Required work: Please take the lines from the one holding "DRIVER3: TB6612 -> DRV8833" through the one holding "DIGITS pin DIO: D11 -> A1" in the data below and copy them exactly.

[Change detection outputs]
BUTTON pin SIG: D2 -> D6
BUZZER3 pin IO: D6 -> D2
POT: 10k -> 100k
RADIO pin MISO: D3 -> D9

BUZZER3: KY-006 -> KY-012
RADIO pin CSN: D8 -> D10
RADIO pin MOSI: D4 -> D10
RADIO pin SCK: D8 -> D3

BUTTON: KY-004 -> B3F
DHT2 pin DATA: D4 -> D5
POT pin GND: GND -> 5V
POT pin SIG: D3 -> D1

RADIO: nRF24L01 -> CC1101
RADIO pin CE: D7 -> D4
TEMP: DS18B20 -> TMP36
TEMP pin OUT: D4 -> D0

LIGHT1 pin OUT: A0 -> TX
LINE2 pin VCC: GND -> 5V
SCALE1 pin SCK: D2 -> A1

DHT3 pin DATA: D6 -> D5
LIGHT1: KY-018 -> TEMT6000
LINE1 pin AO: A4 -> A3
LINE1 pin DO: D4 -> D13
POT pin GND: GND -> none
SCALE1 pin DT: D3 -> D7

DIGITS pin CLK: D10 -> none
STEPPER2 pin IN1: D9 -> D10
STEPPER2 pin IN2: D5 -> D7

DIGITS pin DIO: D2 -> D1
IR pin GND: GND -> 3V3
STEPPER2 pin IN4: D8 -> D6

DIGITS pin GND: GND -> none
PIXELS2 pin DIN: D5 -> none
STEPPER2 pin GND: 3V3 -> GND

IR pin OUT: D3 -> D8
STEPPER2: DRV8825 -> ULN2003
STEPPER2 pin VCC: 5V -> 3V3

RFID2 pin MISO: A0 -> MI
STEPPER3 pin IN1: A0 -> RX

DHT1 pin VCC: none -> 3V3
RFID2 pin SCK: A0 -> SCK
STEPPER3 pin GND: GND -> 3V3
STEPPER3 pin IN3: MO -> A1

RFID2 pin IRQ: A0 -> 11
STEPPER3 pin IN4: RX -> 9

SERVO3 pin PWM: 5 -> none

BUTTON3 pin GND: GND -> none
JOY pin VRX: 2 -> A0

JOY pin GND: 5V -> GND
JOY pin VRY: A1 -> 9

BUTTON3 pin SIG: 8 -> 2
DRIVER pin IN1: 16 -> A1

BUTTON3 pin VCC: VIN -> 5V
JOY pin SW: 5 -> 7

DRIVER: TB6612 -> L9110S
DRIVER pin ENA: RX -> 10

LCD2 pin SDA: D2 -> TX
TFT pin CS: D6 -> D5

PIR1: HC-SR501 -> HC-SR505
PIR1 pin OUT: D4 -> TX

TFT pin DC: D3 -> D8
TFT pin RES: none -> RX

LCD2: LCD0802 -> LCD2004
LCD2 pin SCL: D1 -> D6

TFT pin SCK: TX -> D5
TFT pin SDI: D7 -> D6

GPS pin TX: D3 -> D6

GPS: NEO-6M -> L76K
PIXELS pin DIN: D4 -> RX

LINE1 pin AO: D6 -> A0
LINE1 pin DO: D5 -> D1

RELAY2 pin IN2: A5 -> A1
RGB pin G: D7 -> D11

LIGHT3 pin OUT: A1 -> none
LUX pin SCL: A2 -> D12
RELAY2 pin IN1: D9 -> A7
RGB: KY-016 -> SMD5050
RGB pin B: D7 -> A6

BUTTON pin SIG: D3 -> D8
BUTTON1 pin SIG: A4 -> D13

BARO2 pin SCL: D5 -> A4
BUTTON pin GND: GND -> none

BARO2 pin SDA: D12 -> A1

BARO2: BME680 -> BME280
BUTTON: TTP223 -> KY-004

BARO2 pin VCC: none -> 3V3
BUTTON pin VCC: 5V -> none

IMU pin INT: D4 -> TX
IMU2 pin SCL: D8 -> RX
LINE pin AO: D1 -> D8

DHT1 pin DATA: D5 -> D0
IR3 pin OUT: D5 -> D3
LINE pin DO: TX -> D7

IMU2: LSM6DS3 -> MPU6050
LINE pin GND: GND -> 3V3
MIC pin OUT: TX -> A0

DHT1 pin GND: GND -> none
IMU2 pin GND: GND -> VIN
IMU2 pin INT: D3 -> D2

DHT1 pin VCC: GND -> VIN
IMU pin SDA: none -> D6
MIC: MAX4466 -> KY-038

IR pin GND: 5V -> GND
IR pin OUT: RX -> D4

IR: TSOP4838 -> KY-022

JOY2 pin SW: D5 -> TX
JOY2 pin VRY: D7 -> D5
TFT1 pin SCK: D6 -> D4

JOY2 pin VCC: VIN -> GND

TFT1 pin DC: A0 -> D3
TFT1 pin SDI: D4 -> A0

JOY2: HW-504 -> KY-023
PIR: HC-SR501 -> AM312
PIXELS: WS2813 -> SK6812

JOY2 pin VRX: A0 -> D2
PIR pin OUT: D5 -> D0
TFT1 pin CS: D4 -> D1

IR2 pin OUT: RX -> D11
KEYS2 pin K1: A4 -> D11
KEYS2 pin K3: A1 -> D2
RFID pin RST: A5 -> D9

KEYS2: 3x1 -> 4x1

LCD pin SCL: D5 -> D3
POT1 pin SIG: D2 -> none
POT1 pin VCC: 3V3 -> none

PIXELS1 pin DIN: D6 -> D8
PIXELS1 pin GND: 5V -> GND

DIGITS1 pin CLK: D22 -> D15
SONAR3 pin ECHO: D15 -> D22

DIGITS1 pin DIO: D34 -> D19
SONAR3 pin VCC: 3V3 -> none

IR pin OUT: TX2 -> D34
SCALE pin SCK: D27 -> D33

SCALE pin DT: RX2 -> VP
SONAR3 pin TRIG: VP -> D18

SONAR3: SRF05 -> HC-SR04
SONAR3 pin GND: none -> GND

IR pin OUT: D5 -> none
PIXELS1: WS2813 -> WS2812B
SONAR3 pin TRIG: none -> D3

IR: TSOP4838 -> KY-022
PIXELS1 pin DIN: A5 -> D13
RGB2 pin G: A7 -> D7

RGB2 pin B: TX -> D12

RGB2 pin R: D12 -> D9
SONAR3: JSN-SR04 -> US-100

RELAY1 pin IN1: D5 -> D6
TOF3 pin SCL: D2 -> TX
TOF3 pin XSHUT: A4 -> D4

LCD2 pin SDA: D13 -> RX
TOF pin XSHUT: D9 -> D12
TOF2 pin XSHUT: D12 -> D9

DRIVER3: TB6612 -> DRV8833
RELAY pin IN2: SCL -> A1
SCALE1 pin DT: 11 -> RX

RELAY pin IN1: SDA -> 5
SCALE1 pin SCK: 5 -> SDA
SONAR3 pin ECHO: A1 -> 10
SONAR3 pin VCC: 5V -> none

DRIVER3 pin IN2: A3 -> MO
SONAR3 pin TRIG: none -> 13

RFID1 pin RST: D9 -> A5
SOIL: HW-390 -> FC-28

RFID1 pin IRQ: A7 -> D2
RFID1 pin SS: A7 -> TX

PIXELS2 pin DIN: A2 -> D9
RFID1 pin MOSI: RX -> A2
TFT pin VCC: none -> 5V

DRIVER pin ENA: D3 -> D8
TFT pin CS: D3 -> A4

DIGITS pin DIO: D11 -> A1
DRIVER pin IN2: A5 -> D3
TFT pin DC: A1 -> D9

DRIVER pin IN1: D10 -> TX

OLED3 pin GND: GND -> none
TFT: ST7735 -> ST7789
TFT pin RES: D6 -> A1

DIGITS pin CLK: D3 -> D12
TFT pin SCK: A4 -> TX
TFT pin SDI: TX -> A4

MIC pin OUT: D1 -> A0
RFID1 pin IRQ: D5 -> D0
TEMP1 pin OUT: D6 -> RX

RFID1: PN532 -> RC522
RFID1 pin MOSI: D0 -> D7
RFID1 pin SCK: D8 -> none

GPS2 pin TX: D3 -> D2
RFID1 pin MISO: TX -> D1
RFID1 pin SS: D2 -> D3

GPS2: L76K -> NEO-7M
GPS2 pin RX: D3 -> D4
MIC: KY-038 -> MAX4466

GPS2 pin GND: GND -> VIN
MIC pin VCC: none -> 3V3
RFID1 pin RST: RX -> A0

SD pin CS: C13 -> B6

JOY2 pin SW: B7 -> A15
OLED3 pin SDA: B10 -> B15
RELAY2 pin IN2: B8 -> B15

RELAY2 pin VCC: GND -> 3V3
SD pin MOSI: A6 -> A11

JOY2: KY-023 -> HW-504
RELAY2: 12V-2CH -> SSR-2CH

Response box:
DRIVER3: TB6612 -> DRV8833
RELAY pin IN2: SCL -> A1
SCALE1 pin DT: 11 -> RX

RELAY pin IN1: SDA -> 5
SCALE1 pin SCK: 5 -> SDA
SONAR3 pin ECHO: A1 -> 10
SONAR3 pin VCC: 5V -> none

DRIVER3 pin IN2: A3 -> MO
SONAR3 pin TRIG: none -> 13

RFID1 pin RST: D9 -> A5
SOIL: HW-390 -> FC-28

RFID1 pin IRQ: A7 -> D2
RFID1 pin SS: A7 -> TX

PIXELS2 pin DIN: A2 -> D9
RFID1 pin MOSI: RX -> A2
TFT pin VCC: none -> 5V

DRIVER pin ENA: D3 -> D8
TFT pin CS: D3 -> A4

DIGITS pin DIO: D11 -> A1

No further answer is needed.